** start Available records **
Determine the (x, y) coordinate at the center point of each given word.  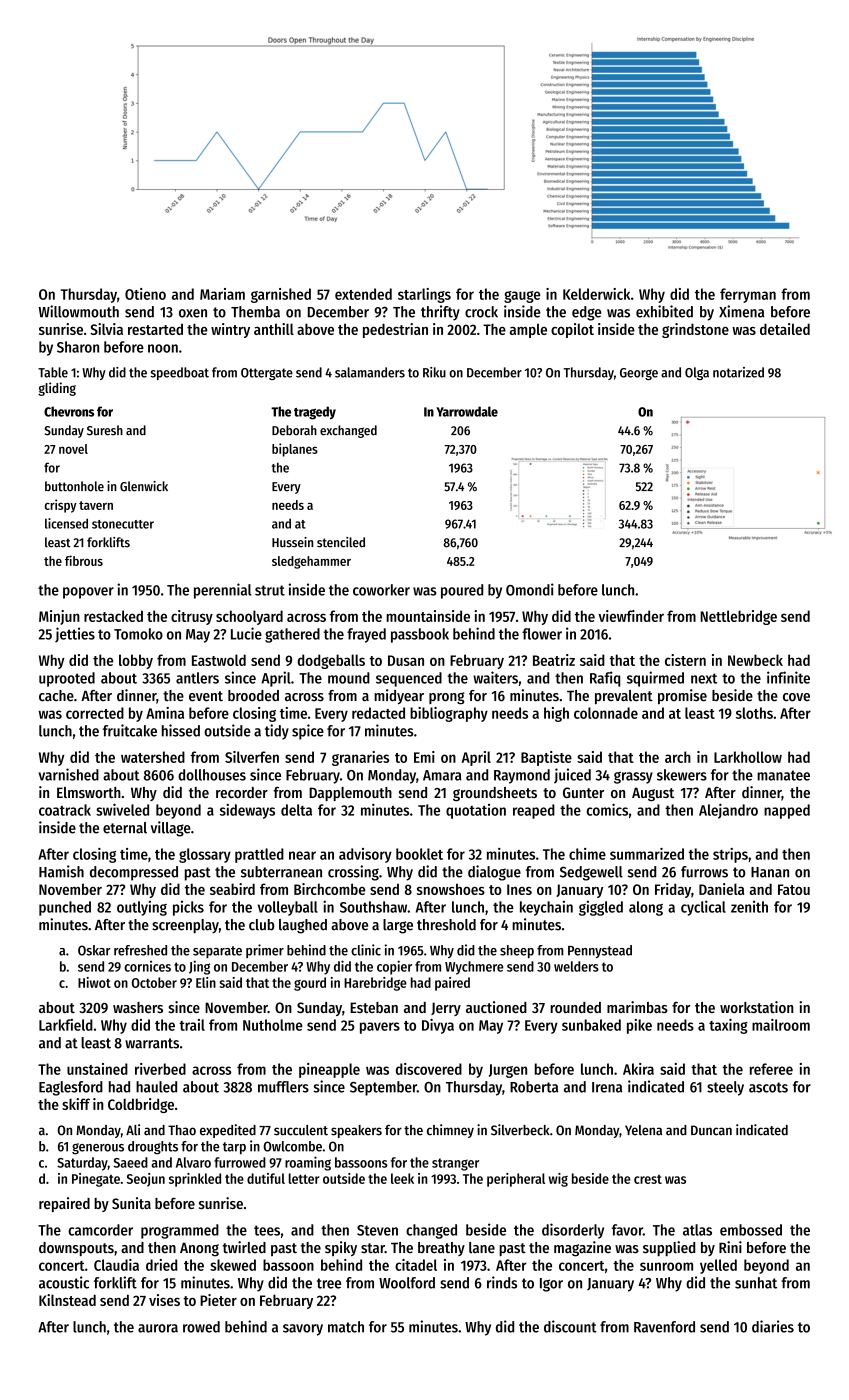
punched (65, 908)
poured (462, 591)
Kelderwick (596, 294)
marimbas (637, 1007)
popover (88, 593)
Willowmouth (78, 311)
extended (363, 294)
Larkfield (66, 1025)
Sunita (131, 1203)
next (704, 678)
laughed (303, 926)
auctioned (496, 1007)
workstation (756, 1007)
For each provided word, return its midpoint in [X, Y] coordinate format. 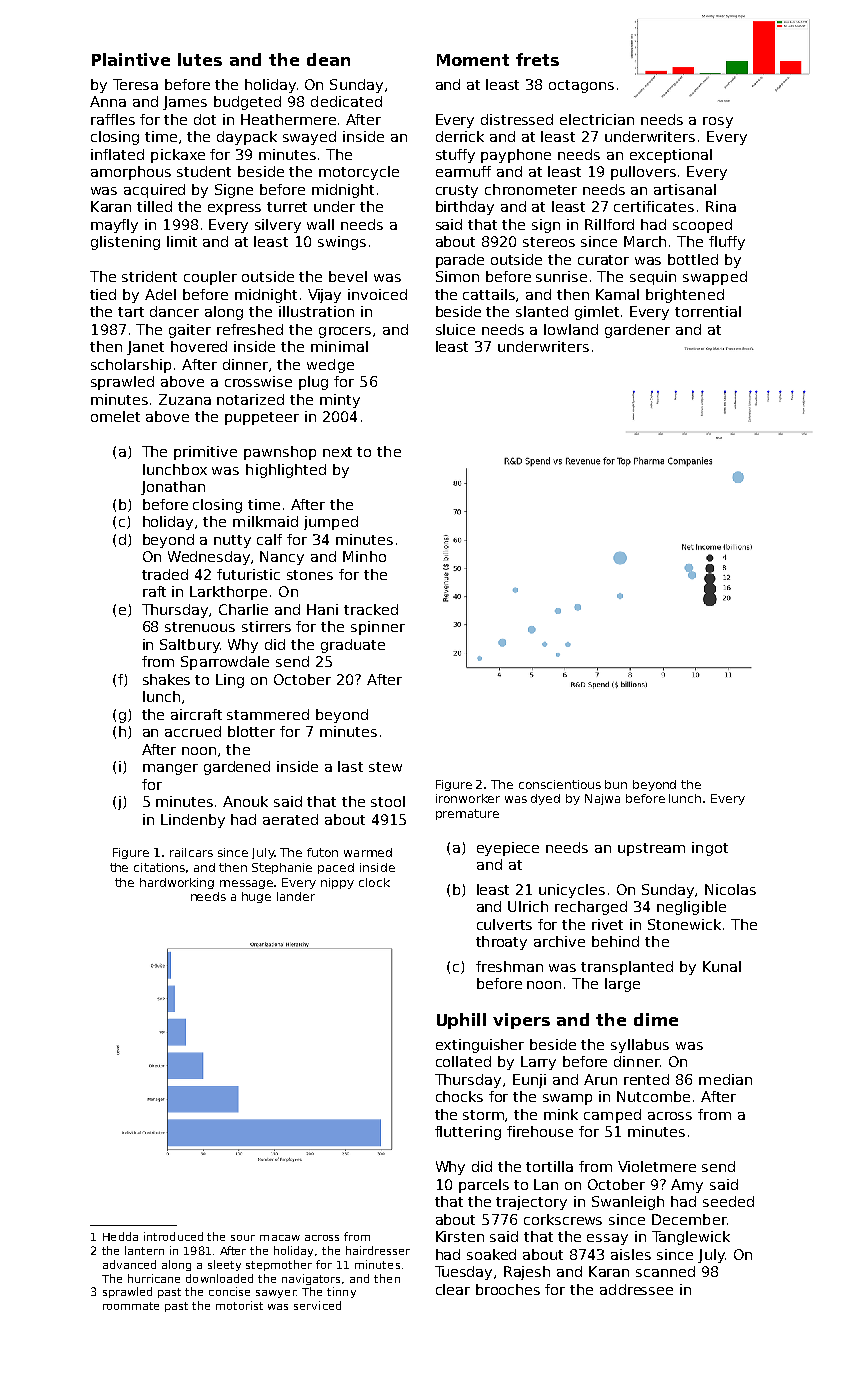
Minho [364, 556]
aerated [290, 819]
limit [182, 241]
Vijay [324, 296]
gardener [637, 331]
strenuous [200, 627]
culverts [504, 924]
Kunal [722, 966]
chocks [459, 1096]
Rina [721, 206]
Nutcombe [653, 1096]
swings [342, 243]
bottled [693, 259]
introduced [173, 1236]
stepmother [279, 1265]
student [204, 171]
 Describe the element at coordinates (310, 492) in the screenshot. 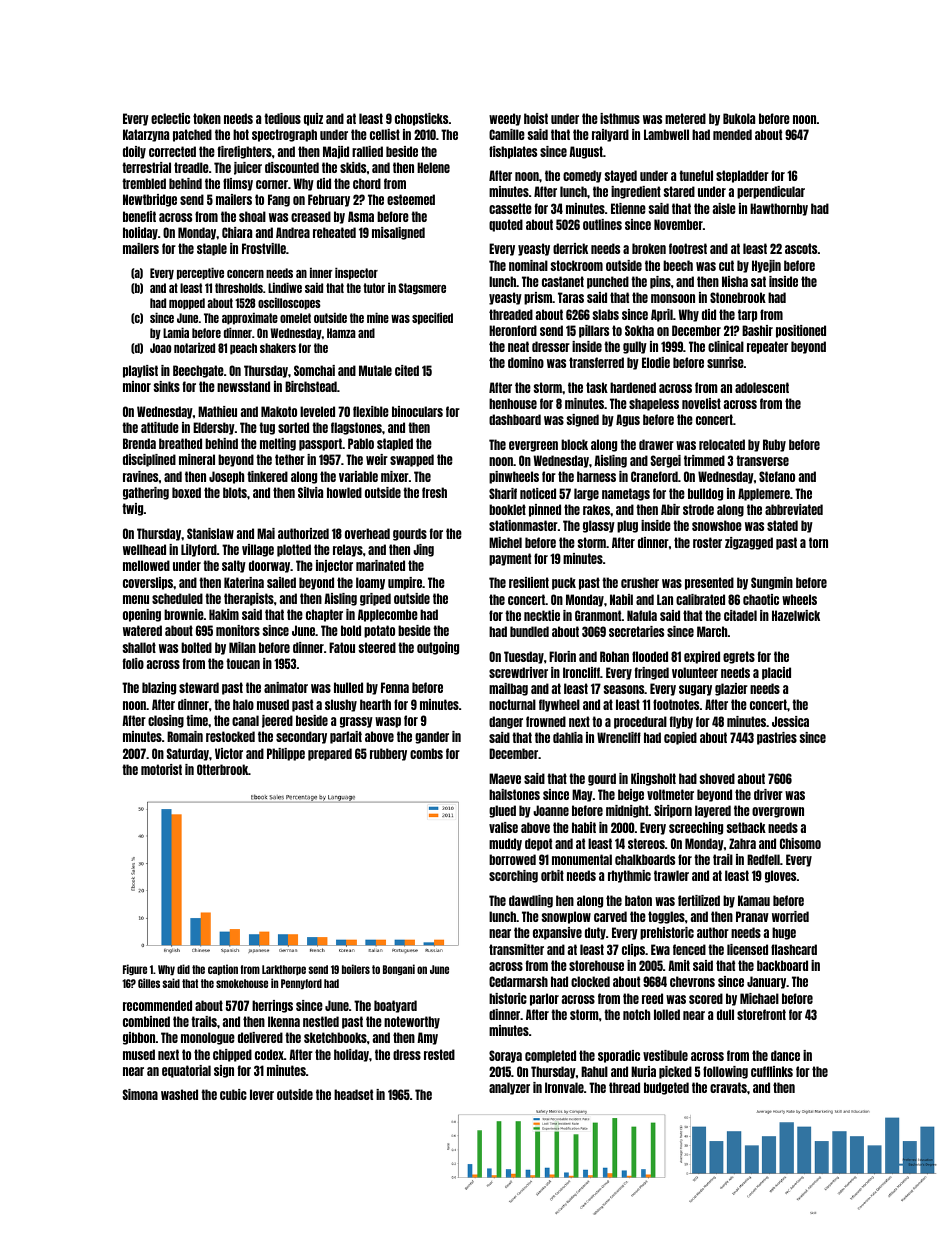

I see `Silvia` at that location.
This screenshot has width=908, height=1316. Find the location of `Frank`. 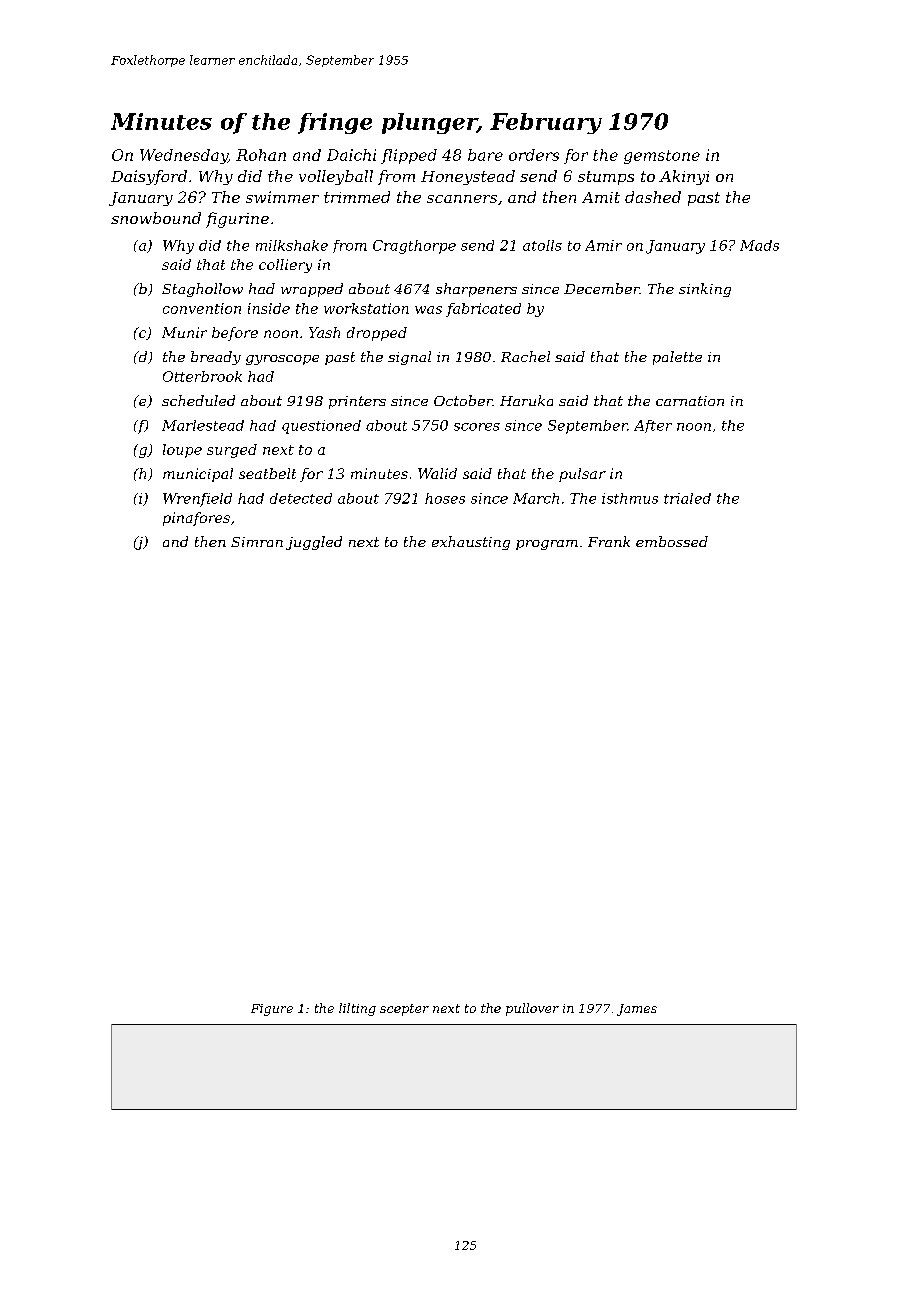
** end Available records **
* Work instructions: Put the rows starting at the line containing "limit [182, 241]" and ending at the line containing "student [204, 171]" into a Markdown table with the columns n and Line, numbering each row and leaving out blank lines.

* Answer in full:
| n | Line |
|---|---|
| 1 | limit [182, 241] |
| 2 | Vijay [324, 296] |
| 3 | gardener [637, 331] |
| 4 | strenuous [200, 627] |
| 5 | culverts [504, 924] |
| 6 | Kunal [722, 966] |
| 7 | chocks [459, 1096] |
| 8 | Rina [721, 206] |
| 9 | Nutcombe [653, 1096] |
| 10 | swings [342, 243] |
| 11 | bottled [693, 259] |
| 12 | introduced [173, 1236] |
| 13 | stepmother [279, 1265] |
| 14 | student [204, 171] |